__REQUIRED WORK__
Character for character, transcribe the entries below, minus the images.

__DATA PROVIDED__
---------------
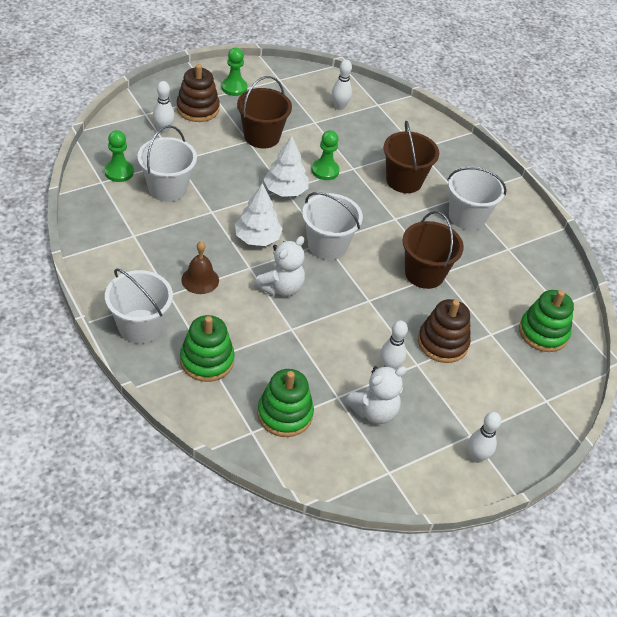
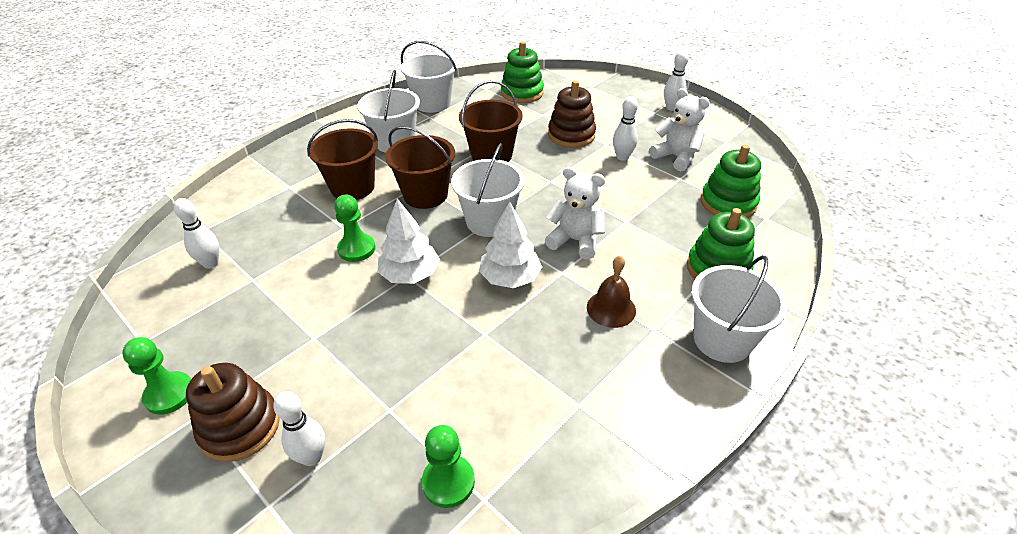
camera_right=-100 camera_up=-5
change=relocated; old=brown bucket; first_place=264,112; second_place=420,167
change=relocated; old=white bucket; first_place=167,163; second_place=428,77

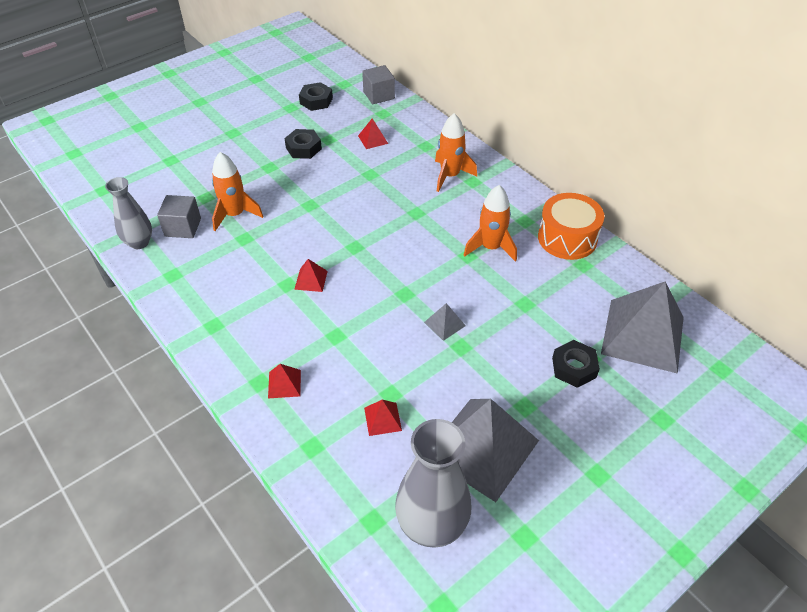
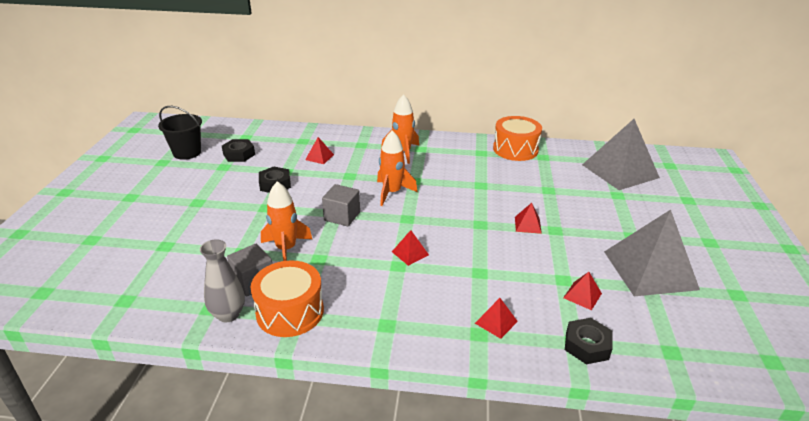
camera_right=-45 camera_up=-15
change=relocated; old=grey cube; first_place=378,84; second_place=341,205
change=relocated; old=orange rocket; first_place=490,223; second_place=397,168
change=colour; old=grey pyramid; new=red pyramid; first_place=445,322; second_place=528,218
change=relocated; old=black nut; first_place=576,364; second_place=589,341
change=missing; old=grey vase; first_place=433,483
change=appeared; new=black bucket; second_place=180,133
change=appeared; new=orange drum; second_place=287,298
---------------
__SOLUTION TO THIS EXERCISE__
camera_right=-100 camera_up=-5
change=relocated; old=brown bucket; first_place=264,112; second_place=420,167
change=relocated; old=white bucket; first_place=167,163; second_place=428,77

camera_right=-45 camera_up=-15
change=relocated; old=grey cube; first_place=378,84; second_place=341,205
change=relocated; old=orange rocket; first_place=490,223; second_place=397,168
change=colour; old=grey pyramid; new=red pyramid; first_place=445,322; second_place=528,218
change=relocated; old=black nut; first_place=576,364; second_place=589,341
change=missing; old=grey vase; first_place=433,483
change=appeared; new=black bucket; second_place=180,133
change=appeared; new=orange drum; second_place=287,298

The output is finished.